● **Input data**
* * * * *
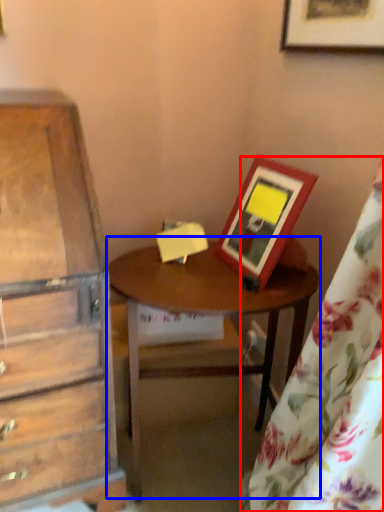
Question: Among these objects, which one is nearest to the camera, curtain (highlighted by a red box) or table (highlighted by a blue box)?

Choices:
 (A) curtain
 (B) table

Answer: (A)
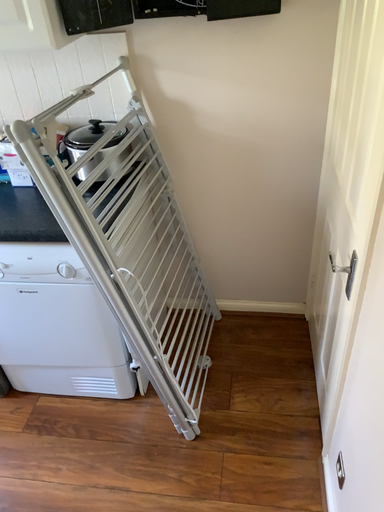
* * * * *
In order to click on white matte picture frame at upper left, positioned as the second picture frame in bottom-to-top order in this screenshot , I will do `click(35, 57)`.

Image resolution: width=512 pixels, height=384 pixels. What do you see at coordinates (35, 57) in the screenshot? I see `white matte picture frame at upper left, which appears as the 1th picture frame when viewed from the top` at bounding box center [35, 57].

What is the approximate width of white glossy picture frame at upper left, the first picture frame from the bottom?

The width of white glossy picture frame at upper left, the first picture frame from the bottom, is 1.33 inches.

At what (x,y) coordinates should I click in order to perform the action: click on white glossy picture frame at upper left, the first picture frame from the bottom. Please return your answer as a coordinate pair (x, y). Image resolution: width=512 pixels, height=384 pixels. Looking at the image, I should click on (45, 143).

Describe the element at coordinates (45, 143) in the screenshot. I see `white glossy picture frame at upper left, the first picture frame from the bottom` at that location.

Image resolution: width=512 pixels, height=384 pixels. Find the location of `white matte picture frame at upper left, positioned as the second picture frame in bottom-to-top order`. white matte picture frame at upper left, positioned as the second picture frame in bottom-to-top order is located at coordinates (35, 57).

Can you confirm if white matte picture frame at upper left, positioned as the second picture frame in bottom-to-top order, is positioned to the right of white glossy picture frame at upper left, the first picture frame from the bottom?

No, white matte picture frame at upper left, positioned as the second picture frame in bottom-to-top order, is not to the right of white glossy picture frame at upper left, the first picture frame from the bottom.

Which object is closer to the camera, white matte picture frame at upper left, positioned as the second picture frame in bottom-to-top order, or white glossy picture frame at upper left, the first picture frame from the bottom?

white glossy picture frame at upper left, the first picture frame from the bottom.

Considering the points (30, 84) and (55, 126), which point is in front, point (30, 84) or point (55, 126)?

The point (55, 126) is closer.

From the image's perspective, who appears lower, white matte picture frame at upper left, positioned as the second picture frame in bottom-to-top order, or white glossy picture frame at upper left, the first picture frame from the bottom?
* * * * *
● **The exercise**
Rewrite the material from the line with "At what (x,y)" up to and including the line with "Describe the element", putting "shiny" wherever "glossy" appears and leaving everything else as it is.

● **Solution for this problem**
At what (x,y) coordinates should I click in order to perform the action: click on white shiny picture frame at upper left, the first picture frame from the bottom. Please return your answer as a coordinate pair (x, y). Image resolution: width=512 pixels, height=384 pixels. Looking at the image, I should click on (45, 143).

Describe the element at coordinates (45, 143) in the screenshot. I see `white shiny picture frame at upper left, the first picture frame from the bottom` at that location.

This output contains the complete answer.